### Aim of the exercise
Compute how many lines in the data below contain "XNOR"; answer only with that number.

### Source material
--*--

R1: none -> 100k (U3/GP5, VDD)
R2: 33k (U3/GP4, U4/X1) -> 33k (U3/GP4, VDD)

--*--

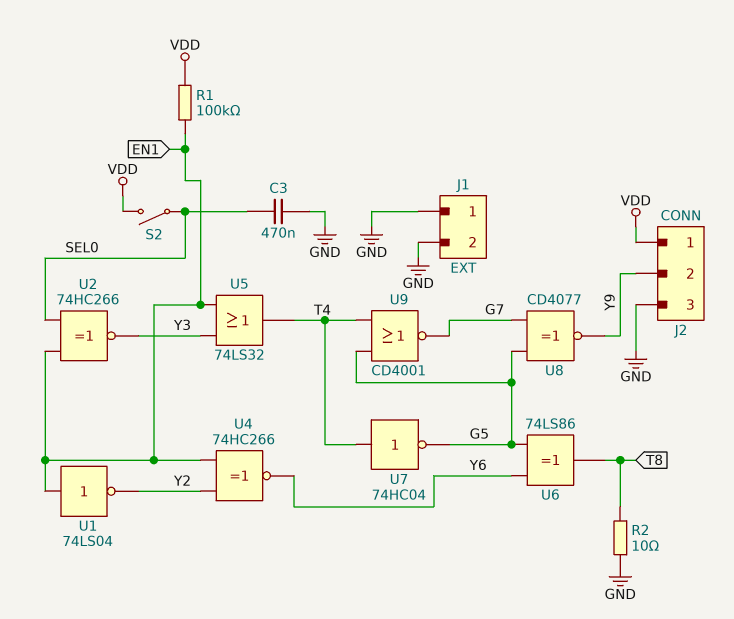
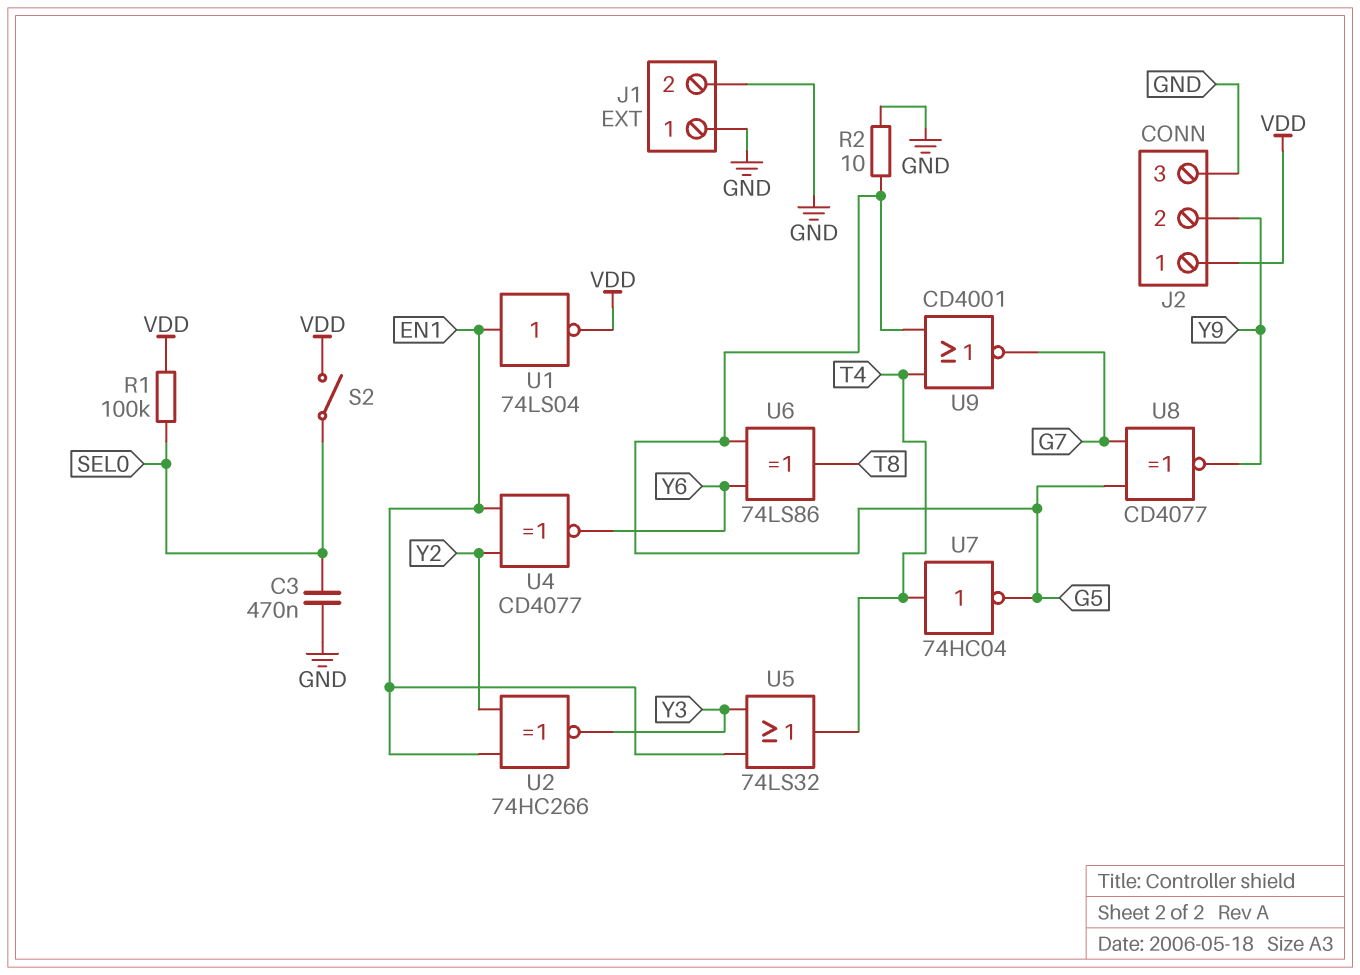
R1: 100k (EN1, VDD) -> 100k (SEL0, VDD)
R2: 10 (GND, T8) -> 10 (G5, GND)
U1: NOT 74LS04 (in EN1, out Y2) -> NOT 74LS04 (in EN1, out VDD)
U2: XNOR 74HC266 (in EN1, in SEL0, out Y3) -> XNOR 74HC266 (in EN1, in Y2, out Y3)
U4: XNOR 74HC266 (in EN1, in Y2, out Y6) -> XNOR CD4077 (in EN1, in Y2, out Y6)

--*--

### Your solution
2